EXERCISE GOAL: The reply should hold every line of the data, unchanged and complete.

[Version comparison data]

# # # #

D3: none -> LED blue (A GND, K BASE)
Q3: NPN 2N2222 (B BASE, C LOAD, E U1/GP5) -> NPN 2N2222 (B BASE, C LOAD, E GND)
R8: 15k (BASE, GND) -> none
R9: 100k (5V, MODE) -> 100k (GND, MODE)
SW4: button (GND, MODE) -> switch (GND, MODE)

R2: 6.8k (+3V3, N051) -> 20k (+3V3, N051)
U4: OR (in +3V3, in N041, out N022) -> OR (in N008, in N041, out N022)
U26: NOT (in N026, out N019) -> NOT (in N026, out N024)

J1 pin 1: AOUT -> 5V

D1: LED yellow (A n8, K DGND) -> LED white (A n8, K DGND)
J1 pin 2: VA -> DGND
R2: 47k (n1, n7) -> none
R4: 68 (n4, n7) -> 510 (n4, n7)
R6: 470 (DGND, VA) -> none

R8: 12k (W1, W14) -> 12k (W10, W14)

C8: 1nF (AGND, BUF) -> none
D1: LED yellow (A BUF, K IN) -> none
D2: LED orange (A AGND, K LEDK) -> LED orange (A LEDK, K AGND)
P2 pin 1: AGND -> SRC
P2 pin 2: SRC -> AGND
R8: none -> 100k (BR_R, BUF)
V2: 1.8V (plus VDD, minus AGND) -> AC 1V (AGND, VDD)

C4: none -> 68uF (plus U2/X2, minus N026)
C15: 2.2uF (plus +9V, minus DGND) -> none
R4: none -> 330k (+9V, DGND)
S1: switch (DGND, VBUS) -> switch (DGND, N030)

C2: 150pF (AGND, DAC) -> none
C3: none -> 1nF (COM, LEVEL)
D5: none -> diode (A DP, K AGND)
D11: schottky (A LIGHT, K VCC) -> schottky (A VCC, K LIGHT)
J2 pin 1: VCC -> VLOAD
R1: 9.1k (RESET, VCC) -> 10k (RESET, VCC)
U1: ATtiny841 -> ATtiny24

# # # #

COMPLETED TASK:
D3: none -> LED blue (A GND, K BASE)
Q3: NPN 2N2222 (B BASE, C LOAD, E U1/GP5) -> NPN 2N2222 (B BASE, C LOAD, E GND)
R8: 15k (BASE, GND) -> none
R9: 100k (5V, MODE) -> 100k (GND, MODE)
SW4: button (GND, MODE) -> switch (GND, MODE)

R2: 6.8k (+3V3, N051) -> 20k (+3V3, N051)
U4: OR (in +3V3, in N041, out N022) -> OR (in N008, in N041, out N022)
U26: NOT (in N026, out N019) -> NOT (in N026, out N024)

J1 pin 1: AOUT -> 5V

D1: LED yellow (A n8, K DGND) -> LED white (A n8, K DGND)
J1 pin 2: VA -> DGND
R2: 47k (n1, n7) -> none
R4: 68 (n4, n7) -> 510 (n4, n7)
R6: 470 (DGND, VA) -> none

R8: 12k (W1, W14) -> 12k (W10, W14)

C8: 1nF (AGND, BUF) -> none
D1: LED yellow (A BUF, K IN) -> none
D2: LED orange (A AGND, K LEDK) -> LED orange (A LEDK, K AGND)
P2 pin 1: AGND -> SRC
P2 pin 2: SRC -> AGND
R8: none -> 100k (BR_R, BUF)
V2: 1.8V (plus VDD, minus AGND) -> AC 1V (AGND, VDD)

C4: none -> 68uF (plus U2/X2, minus N026)
C15: 2.2uF (plus +9V, minus DGND) -> none
R4: none -> 330k (+9V, DGND)
S1: switch (DGND, VBUS) -> switch (DGND, N030)

C2: 150pF (AGND, DAC) -> none
C3: none -> 1nF (COM, LEVEL)
D5: none -> diode (A DP, K AGND)
D11: schottky (A LIGHT, K VCC) -> schottky (A VCC, K LIGHT)
J2 pin 1: VCC -> VLOAD
R1: 9.1k (RESET, VCC) -> 10k (RESET, VCC)
U1: ATtiny841 -> ATtiny24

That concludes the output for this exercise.